--- START ---
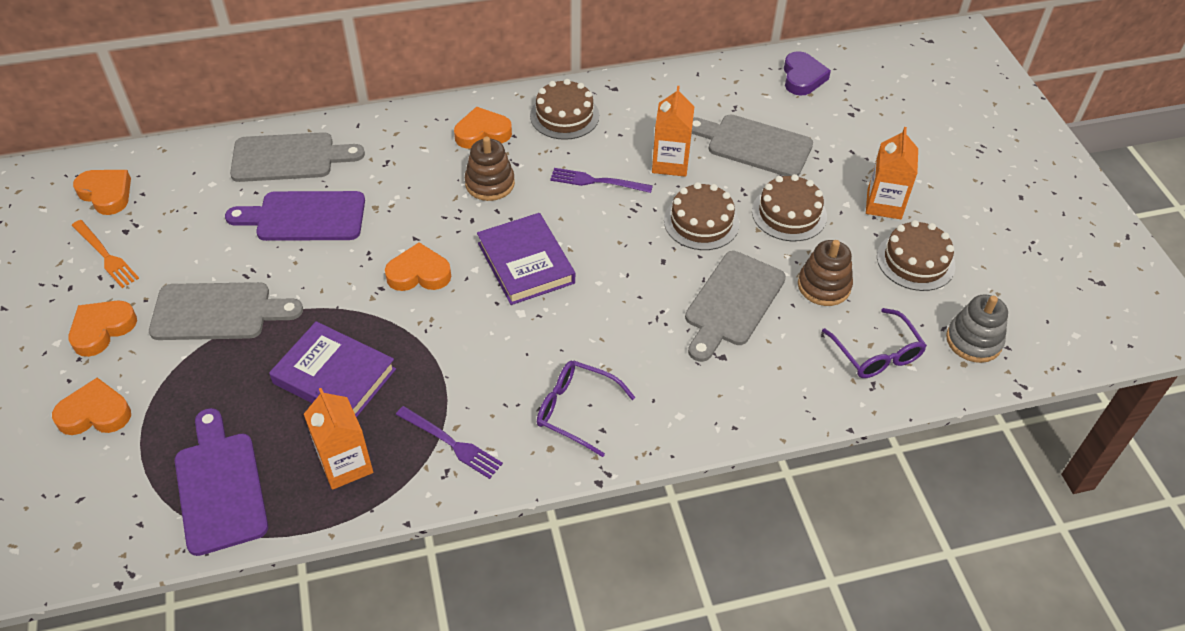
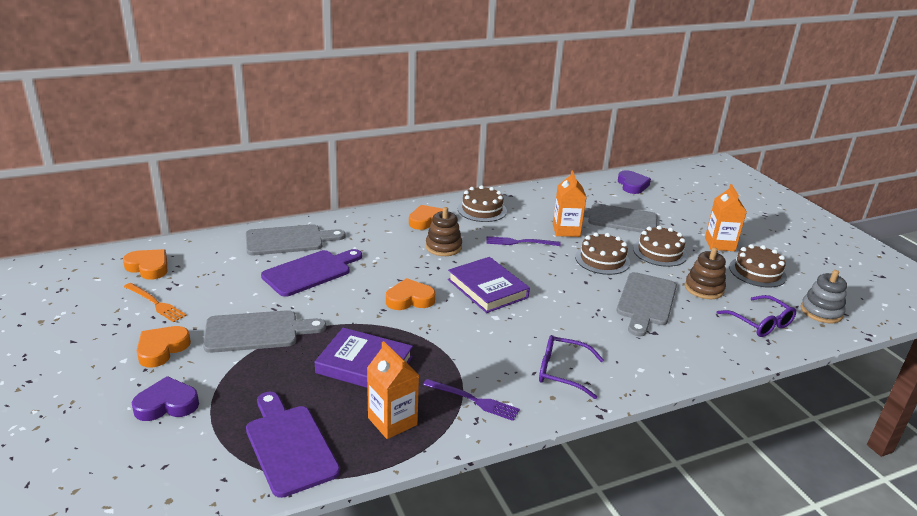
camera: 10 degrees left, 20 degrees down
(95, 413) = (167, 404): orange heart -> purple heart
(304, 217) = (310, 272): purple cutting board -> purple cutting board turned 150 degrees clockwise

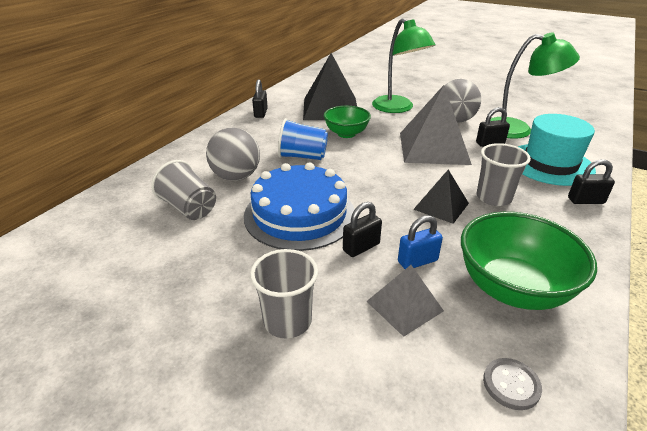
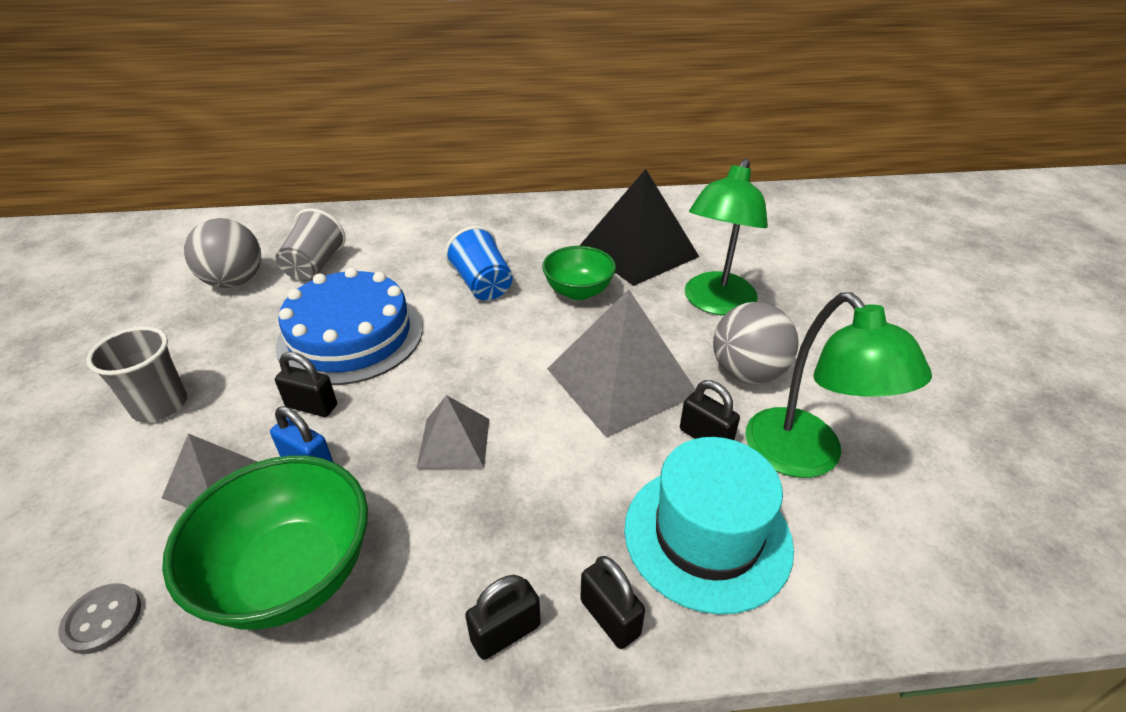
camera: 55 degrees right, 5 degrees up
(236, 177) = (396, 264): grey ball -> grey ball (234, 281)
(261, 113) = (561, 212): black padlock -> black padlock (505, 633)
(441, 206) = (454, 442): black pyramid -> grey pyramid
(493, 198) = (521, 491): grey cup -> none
--- END ---
EXERCISE AIM
Pictures stay out; reproduce every line of the records exactly.

ANSWER
camera: 10 degrees left, 20 degrees down
(95, 413) = (167, 404): orange heart -> purple heart
(304, 217) = (310, 272): purple cutting board -> purple cutting board turned 150 degrees clockwise

camera: 55 degrees right, 5 degrees up
(236, 177) = (396, 264): grey ball -> grey ball (234, 281)
(261, 113) = (561, 212): black padlock -> black padlock (505, 633)
(441, 206) = (454, 442): black pyramid -> grey pyramid
(493, 198) = (521, 491): grey cup -> none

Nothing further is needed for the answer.